ACTION ITEM »
Once the pictures are removed, reproduce what is left of the data below exactly.
>>>>
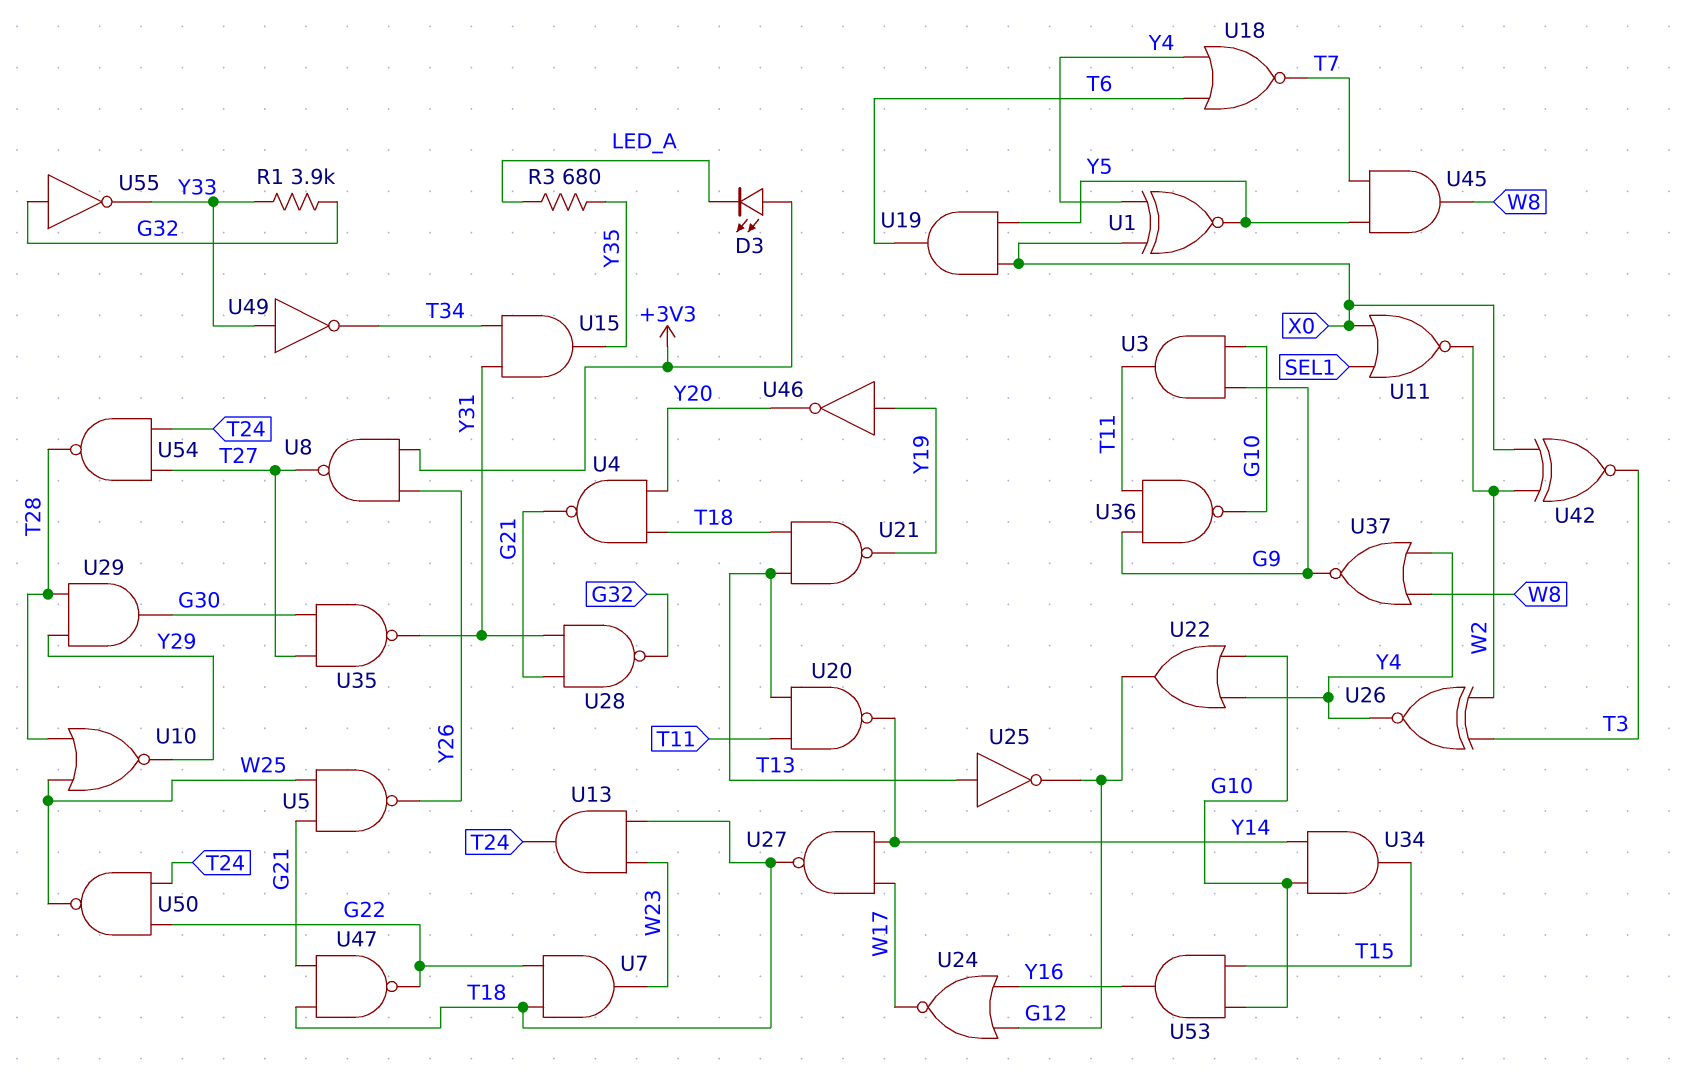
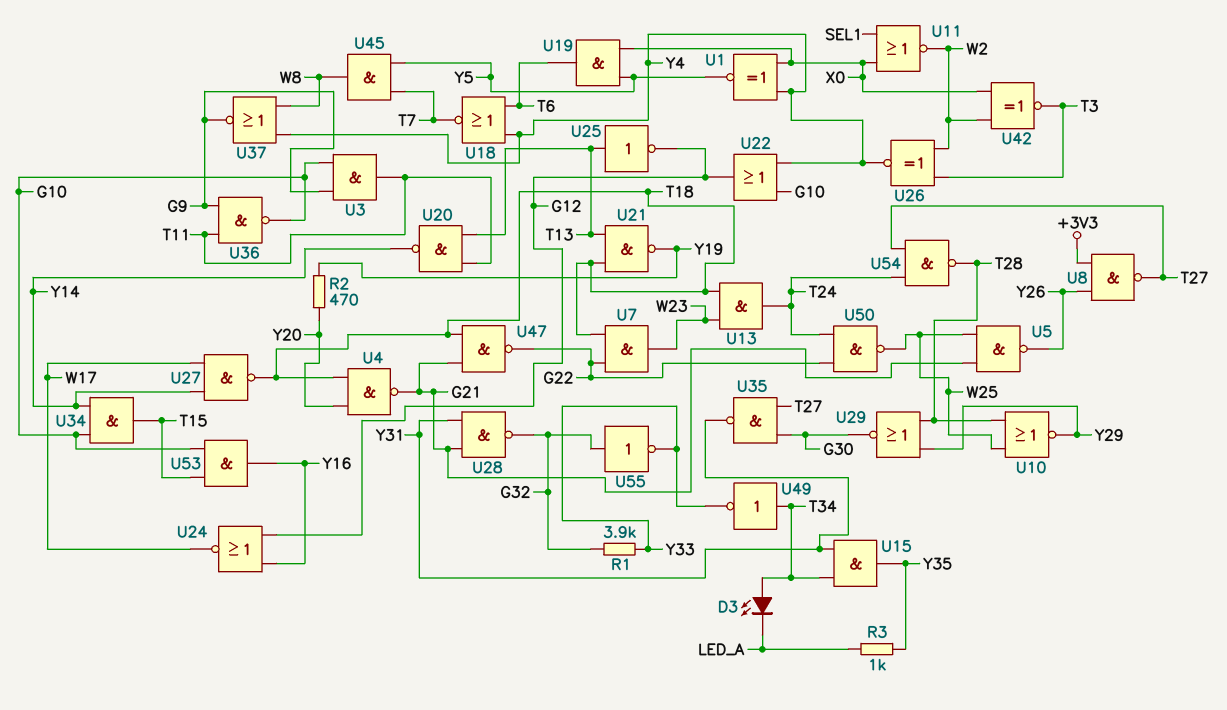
D3: LED (A +3V3, K LED_A) -> LED (A T34, K LED_A)
R2: none -> 470 (Y19, Y20)
R3: 680 (LED_A, Y35) -> 1k (LED_A, Y35)
U29: AND (in T28, in Y29, out G30) -> NOR (in T28, in Y29, out G30)
U46: NOT (in Y19, out Y20) -> none
U49: NOT (in Y33, out T34) -> NOT (in T34, out Y33)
<<<<
TASK ANSWER »
D3: LED (A +3V3, K LED_A) -> LED (A T34, K LED_A)
R2: none -> 470 (Y19, Y20)
R3: 680 (LED_A, Y35) -> 1k (LED_A, Y35)
U29: AND (in T28, in Y29, out G30) -> NOR (in T28, in Y29, out G30)
U46: NOT (in Y19, out Y20) -> none
U49: NOT (in Y33, out T34) -> NOT (in T34, out Y33)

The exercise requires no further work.